* Exercise brief: Lay out the records as a Markdown table with the columns "Row" and "Line", starting with the first line and going on through the line with "58: (791, 521)". Give each line its own numbered row, and leave out blank lines and the pictures.
↓↓↓
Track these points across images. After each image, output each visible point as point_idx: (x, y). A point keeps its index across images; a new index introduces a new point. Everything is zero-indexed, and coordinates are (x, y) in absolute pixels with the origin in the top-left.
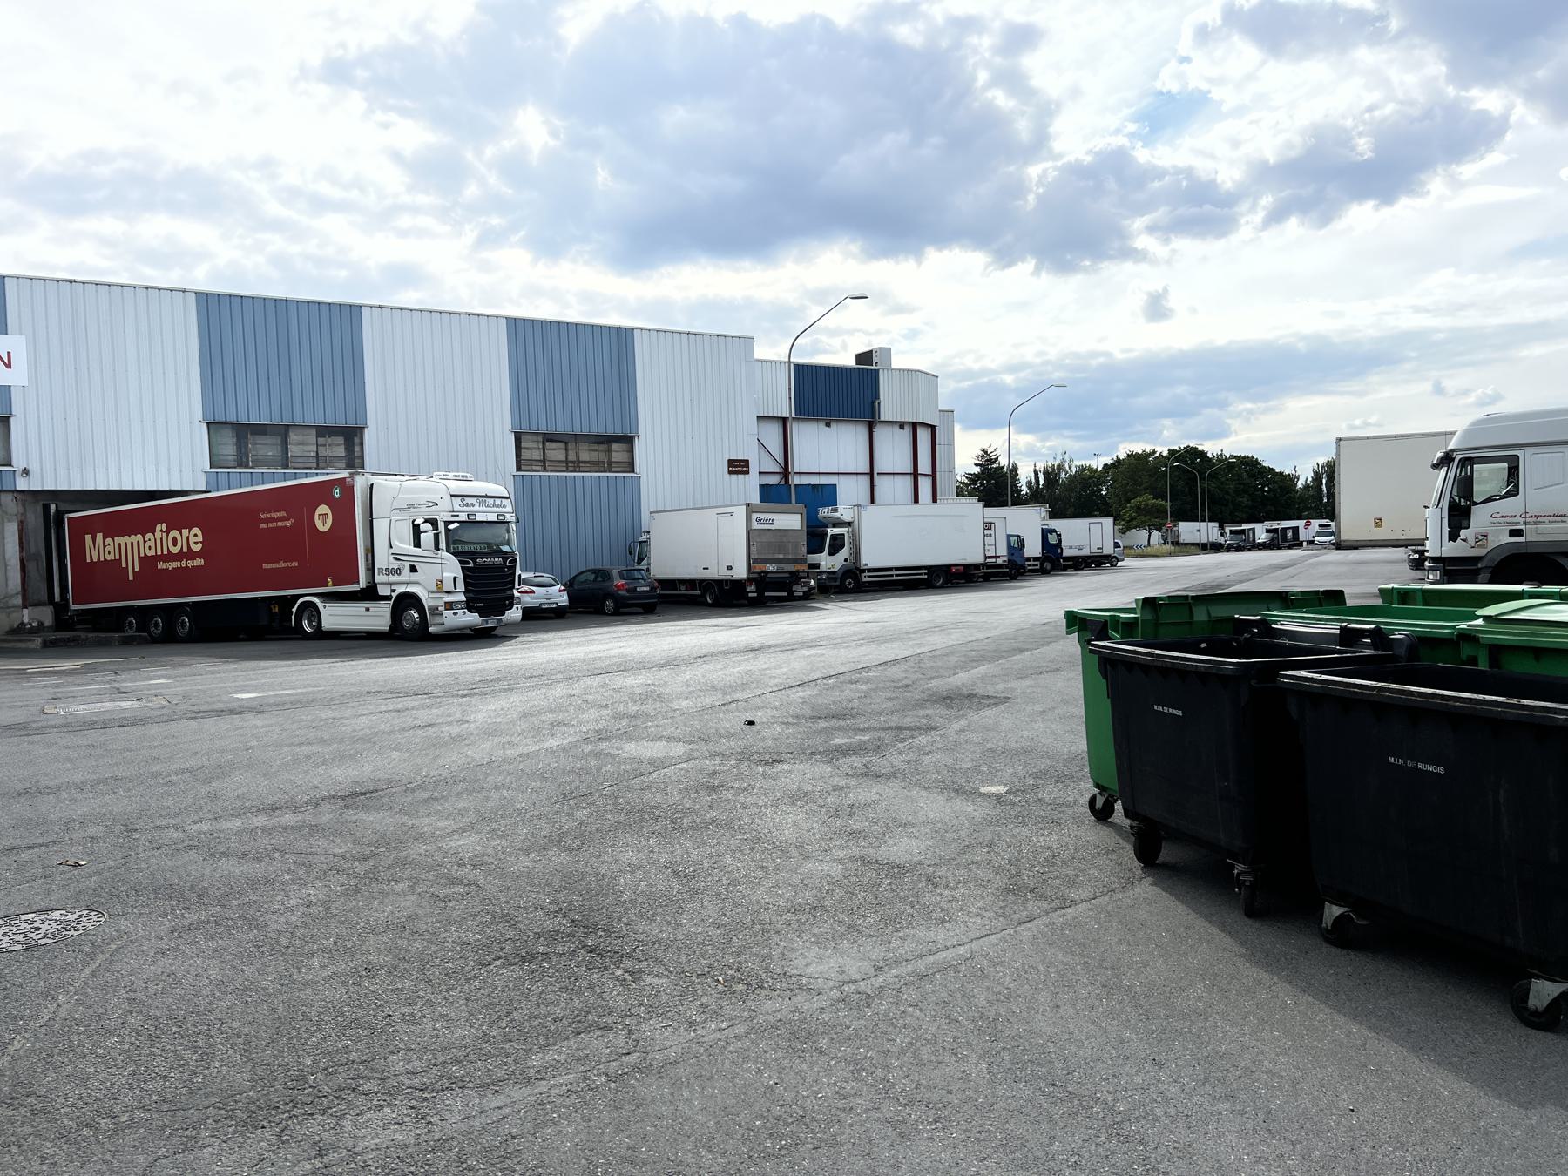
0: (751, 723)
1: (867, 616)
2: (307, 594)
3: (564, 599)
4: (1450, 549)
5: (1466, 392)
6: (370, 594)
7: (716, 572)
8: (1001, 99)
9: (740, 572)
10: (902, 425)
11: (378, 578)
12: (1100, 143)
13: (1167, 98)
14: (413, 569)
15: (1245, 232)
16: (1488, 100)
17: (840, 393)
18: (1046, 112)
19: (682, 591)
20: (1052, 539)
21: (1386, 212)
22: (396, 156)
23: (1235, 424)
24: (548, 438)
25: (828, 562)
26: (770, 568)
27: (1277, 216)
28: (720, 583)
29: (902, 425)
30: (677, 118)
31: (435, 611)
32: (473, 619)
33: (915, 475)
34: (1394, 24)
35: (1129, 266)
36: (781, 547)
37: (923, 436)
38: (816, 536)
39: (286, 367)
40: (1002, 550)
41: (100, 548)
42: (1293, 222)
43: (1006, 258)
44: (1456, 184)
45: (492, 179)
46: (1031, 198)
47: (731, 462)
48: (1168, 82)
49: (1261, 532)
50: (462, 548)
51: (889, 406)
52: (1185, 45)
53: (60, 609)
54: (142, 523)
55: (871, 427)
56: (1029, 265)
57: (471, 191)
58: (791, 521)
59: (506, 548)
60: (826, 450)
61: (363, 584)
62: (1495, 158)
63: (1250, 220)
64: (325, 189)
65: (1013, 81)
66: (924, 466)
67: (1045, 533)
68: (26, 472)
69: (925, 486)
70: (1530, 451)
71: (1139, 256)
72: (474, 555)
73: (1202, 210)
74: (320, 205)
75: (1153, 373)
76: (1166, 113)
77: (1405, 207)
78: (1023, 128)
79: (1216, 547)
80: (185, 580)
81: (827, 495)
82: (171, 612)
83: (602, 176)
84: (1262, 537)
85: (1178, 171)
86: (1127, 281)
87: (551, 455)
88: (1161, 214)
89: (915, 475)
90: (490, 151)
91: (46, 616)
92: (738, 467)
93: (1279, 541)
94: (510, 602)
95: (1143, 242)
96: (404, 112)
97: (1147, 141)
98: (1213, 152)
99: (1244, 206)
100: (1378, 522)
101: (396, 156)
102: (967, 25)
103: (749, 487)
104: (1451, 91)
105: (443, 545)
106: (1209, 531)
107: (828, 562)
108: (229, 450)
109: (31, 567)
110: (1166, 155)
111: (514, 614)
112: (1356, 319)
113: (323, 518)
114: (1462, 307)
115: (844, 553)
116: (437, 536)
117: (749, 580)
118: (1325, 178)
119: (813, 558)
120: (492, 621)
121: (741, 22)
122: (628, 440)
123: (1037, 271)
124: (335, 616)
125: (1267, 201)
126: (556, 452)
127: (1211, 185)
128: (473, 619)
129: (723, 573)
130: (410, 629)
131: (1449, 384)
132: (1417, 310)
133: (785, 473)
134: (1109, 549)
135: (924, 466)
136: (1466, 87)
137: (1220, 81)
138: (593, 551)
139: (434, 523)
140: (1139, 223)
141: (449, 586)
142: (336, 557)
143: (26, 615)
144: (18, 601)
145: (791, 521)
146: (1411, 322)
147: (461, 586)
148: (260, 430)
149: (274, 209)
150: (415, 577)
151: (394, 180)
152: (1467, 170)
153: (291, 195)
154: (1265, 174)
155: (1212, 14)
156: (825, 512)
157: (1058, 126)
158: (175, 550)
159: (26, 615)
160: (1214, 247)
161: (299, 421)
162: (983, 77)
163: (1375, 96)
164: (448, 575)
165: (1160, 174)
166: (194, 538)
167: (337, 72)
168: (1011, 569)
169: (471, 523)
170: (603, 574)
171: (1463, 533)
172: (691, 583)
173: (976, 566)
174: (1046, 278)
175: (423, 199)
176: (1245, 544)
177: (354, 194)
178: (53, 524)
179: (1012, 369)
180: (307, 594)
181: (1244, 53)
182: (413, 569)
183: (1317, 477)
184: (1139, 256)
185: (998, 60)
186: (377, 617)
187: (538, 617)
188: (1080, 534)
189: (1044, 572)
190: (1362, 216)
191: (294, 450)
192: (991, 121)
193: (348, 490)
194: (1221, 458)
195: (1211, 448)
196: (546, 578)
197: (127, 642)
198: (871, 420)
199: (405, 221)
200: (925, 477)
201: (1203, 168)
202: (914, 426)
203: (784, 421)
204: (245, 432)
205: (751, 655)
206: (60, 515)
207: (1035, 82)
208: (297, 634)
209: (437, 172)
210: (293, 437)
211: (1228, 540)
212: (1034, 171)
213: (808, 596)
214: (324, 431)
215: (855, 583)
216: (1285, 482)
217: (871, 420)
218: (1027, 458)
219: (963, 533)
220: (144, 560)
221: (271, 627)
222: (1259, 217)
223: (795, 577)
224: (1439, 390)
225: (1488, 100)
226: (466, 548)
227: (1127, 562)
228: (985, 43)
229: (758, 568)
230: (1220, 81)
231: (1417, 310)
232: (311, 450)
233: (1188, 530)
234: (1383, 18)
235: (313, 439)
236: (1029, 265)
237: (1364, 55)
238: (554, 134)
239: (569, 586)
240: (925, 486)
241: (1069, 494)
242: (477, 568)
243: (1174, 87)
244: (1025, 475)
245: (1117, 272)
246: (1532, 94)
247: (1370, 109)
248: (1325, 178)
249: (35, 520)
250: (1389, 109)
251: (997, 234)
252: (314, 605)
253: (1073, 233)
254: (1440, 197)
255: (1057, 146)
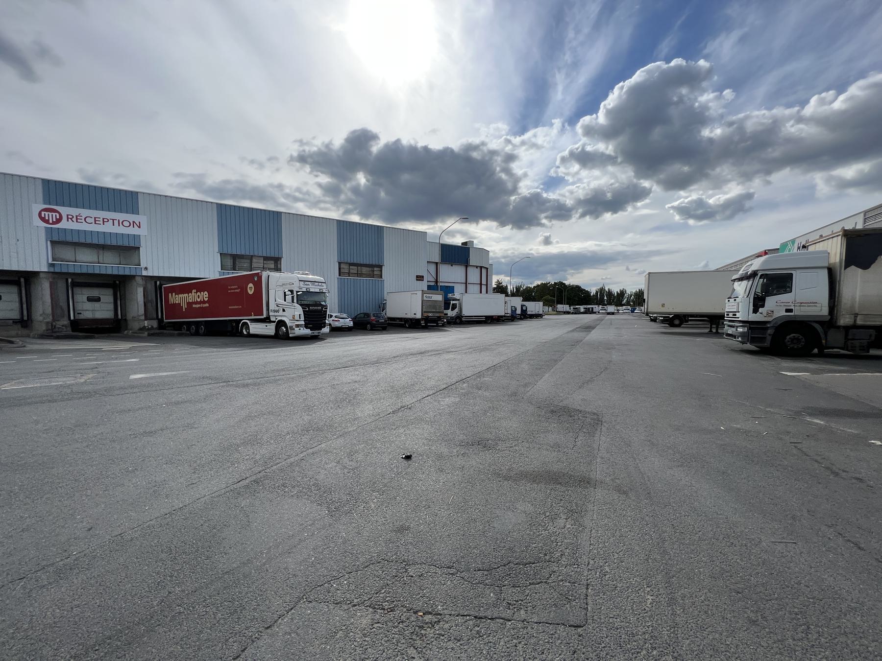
0: (408, 458)
1: (469, 335)
2: (245, 319)
3: (351, 324)
4: (753, 317)
5: (635, 270)
6: (267, 320)
7: (410, 316)
8: (503, 176)
9: (419, 316)
10: (477, 267)
11: (271, 314)
12: (533, 191)
13: (552, 178)
14: (284, 310)
15: (573, 220)
16: (646, 184)
17: (457, 255)
18: (517, 180)
19: (398, 322)
20: (524, 308)
21: (615, 216)
22: (320, 185)
23: (569, 277)
24: (351, 264)
25: (451, 313)
26: (430, 315)
27: (583, 215)
28: (411, 319)
29: (477, 267)
30: (405, 177)
31: (291, 328)
32: (308, 332)
33: (481, 284)
34: (619, 160)
35: (539, 228)
36: (434, 307)
37: (484, 271)
38: (447, 304)
39: (252, 232)
40: (509, 311)
41: (175, 299)
42: (588, 218)
43: (503, 224)
44: (636, 208)
45: (349, 194)
46: (511, 207)
47: (417, 276)
48: (552, 173)
49: (582, 308)
50: (303, 302)
51: (473, 261)
52: (558, 163)
53: (160, 321)
54: (187, 289)
55: (466, 267)
56: (510, 227)
57: (343, 197)
58: (439, 298)
59: (323, 303)
60: (451, 274)
61: (265, 316)
62: (647, 201)
63: (576, 216)
64: (297, 194)
65: (508, 171)
66: (484, 282)
67: (522, 306)
68: (146, 268)
69: (484, 288)
70: (798, 271)
71: (543, 225)
72: (308, 306)
73: (561, 212)
74: (297, 200)
75: (546, 261)
76: (553, 182)
77: (620, 215)
78: (510, 185)
79: (568, 313)
80: (202, 312)
81: (450, 289)
82: (197, 324)
83: (383, 194)
84: (582, 310)
85: (555, 200)
86: (540, 233)
87: (352, 271)
88: (549, 213)
89: (481, 284)
90: (348, 185)
91: (155, 324)
92: (420, 278)
93: (588, 312)
94: (324, 325)
95: (544, 221)
96: (322, 172)
97: (546, 191)
98: (565, 195)
99: (573, 212)
100: (663, 305)
101: (320, 185)
102: (493, 153)
103: (424, 285)
104: (635, 180)
105: (295, 301)
106: (566, 308)
107: (451, 313)
108: (229, 262)
109: (149, 305)
110: (552, 196)
111: (326, 330)
112: (606, 246)
113: (251, 289)
114: (635, 245)
115: (456, 310)
116: (293, 297)
117: (422, 319)
118: (597, 204)
119: (445, 311)
120: (316, 333)
121: (426, 148)
122: (380, 267)
123: (512, 229)
124: (256, 328)
125: (580, 211)
126: (354, 269)
127: (564, 205)
128: (308, 332)
129: (413, 316)
130: (282, 336)
131: (631, 267)
132: (623, 245)
133: (436, 282)
134: (541, 312)
135: (484, 282)
136: (639, 179)
137: (568, 174)
138: (365, 307)
139: (292, 291)
140: (543, 215)
141: (297, 318)
142: (255, 304)
143: (146, 323)
144: (143, 318)
145: (439, 298)
146: (621, 248)
147: (302, 318)
148: (241, 257)
149: (282, 200)
150: (284, 313)
151: (318, 192)
152: (639, 204)
153: (287, 196)
154: (580, 202)
155: (566, 153)
156: (450, 295)
157: (522, 184)
158: (199, 300)
159: (146, 323)
160: (565, 224)
161: (256, 254)
162: (498, 169)
163: (613, 181)
164: (297, 314)
165: (549, 201)
166: (205, 295)
167: (302, 159)
168: (512, 318)
169: (308, 293)
170: (367, 315)
171: (761, 310)
172: (401, 319)
173: (502, 317)
174: (515, 231)
175: (327, 199)
176: (577, 312)
177: (307, 197)
178: (158, 289)
179: (504, 257)
180: (245, 319)
181: (576, 167)
182: (284, 310)
183: (597, 292)
184: (543, 225)
185: (503, 164)
186: (269, 329)
187: (338, 331)
188: (534, 307)
189: (521, 319)
190: (608, 216)
191: (254, 265)
192: (501, 182)
193: (260, 278)
194: (570, 286)
195: (567, 283)
196: (345, 316)
197: (180, 335)
198: (466, 264)
199: (322, 205)
200: (484, 285)
201: (562, 199)
202: (481, 267)
203: (437, 263)
204: (235, 257)
205: (419, 357)
206: (161, 285)
207: (514, 172)
208: (241, 335)
209: (332, 191)
210: (254, 260)
211: (572, 310)
212: (513, 198)
213: (443, 326)
214: (266, 259)
215: (460, 321)
216: (587, 293)
217: (466, 264)
218: (510, 282)
219: (498, 305)
220: (189, 303)
221: (228, 332)
222: (578, 215)
223: (439, 318)
224: (628, 269)
225: (646, 184)
226: (305, 303)
227: (546, 317)
228: (499, 159)
229: (426, 315)
230: (568, 174)
231: (623, 245)
232: (261, 265)
233: (560, 307)
234: (616, 158)
235: (262, 261)
236: (510, 227)
237: (610, 168)
238: (367, 180)
239: (354, 320)
240: (484, 288)
241: (527, 294)
242: (310, 311)
243: (554, 175)
244: (510, 288)
245: (535, 229)
246: (659, 182)
247: (611, 184)
248: (597, 204)
249: (151, 287)
250: (617, 185)
251: (502, 217)
252: (247, 323)
253: (524, 216)
254: (630, 212)
255: (520, 191)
↑↑↑
* Result:
| Row | Line |
|---|---|
| 1 | Track these points across images. After each image, output each visible point as point_idx: (x, y). A point keeps its index across images; a new index introduces a new point. Everything is zero-indexed, and coordinates are (x, y) in absolute pixels with the origin in the top-left. |
| 2 | 0: (751, 723) |
| 3 | 1: (867, 616) |
| 4 | 2: (307, 594) |
| 5 | 3: (564, 599) |
| 6 | 4: (1450, 549) |
| 7 | 5: (1466, 392) |
| 8 | 6: (370, 594) |
| 9 | 7: (716, 572) |
| 10 | 8: (1001, 99) |
| 11 | 9: (740, 572) |
| 12 | 10: (902, 425) |
| 13 | 11: (378, 578) |
| 14 | 12: (1100, 143) |
| 15 | 13: (1167, 98) |
| 16 | 14: (413, 569) |
| 17 | 15: (1245, 232) |
| 18 | 16: (1488, 100) |
| 19 | 17: (840, 393) |
| 20 | 18: (1046, 112) |
| 21 | 19: (682, 591) |
| 22 | 20: (1052, 539) |
| 23 | 21: (1386, 212) |
| 24 | 22: (396, 156) |
| 25 | 23: (1235, 424) |
| 26 | 24: (548, 438) |
| 27 | 25: (828, 562) |
| 28 | 26: (770, 568) |
| 29 | 27: (1277, 216) |
| 30 | 28: (720, 583) |
| 31 | 29: (902, 425) |
| 32 | 30: (677, 118) |
| 33 | 31: (435, 611) |
| 34 | 32: (473, 619) |
| 35 | 33: (915, 475) |
| 36 | 34: (1394, 24) |
| 37 | 35: (1129, 266) |
| 38 | 36: (781, 547) |
| 39 | 37: (923, 436) |
| 40 | 38: (816, 536) |
| 41 | 39: (286, 367) |
| 42 | 40: (1002, 550) |
| 43 | 41: (100, 548) |
| 44 | 42: (1293, 222) |
| 45 | 43: (1006, 258) |
| 46 | 44: (1456, 184) |
| 47 | 45: (492, 179) |
| 48 | 46: (1031, 198) |
| 49 | 47: (731, 462) |
| 50 | 48: (1168, 82) |
| 51 | 49: (1261, 532) |
| 52 | 50: (462, 548) |
| 53 | 51: (889, 406) |
| 54 | 52: (1185, 45) |
| 55 | 53: (60, 609) |
| 56 | 54: (142, 523) |
| 57 | 55: (871, 427) |
| 58 | 56: (1029, 265) |
| 59 | 57: (471, 191) |
| 60 | 58: (791, 521) |